(Beginning of Data section)

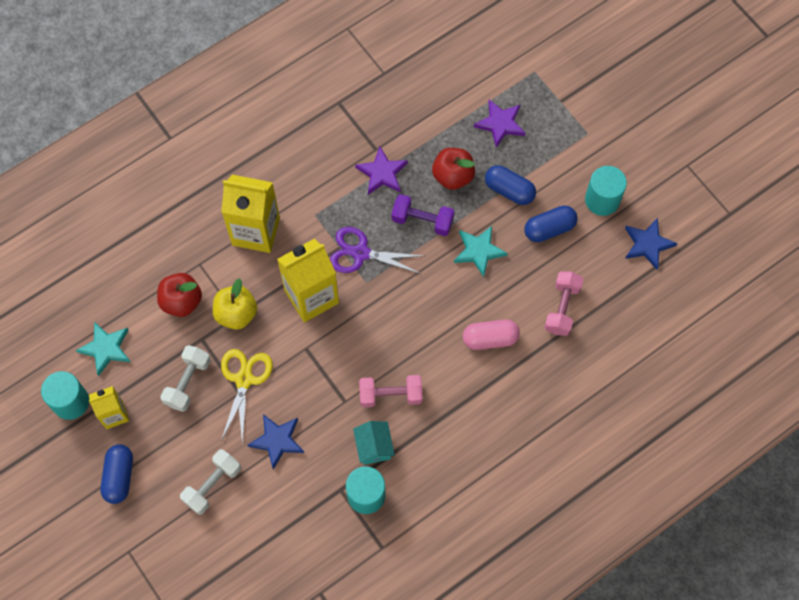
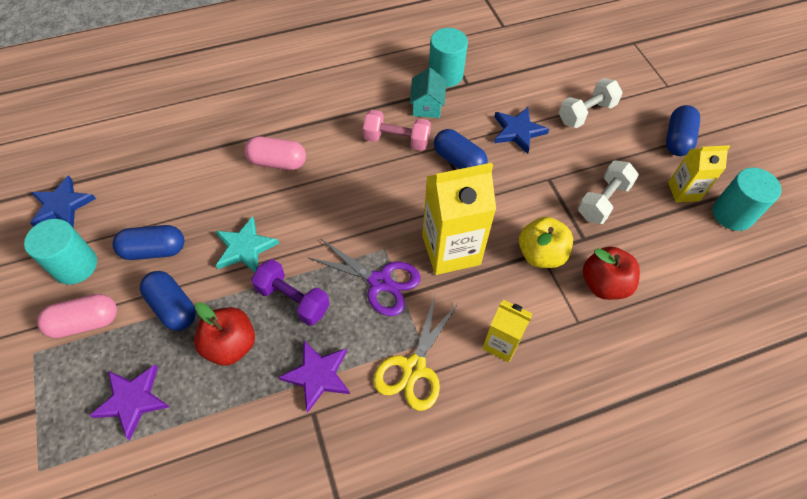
camera: 165 degrees left, 10 degrees down
(106, 348) = (695, 256): turquoise star -> none
(244, 379) = (542, 189): yellow scissors -> yellow scissors (414, 368)
(256, 231) = (501, 343): yellow carton -> yellow carton, size x0.57
(326, 388) = (458, 161): none -> blue capsule
(562, 308) = (190, 170): pink dumbbell -> none
(565, 162) = (85, 322): none -> pink capsule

(End of Data section)

**To do**
In the listing, find each line with the string "pink" and copy it.

**Solution to this problem**
(562, 308) = (190, 170): pink dumbbell -> none
(565, 162) = (85, 322): none -> pink capsule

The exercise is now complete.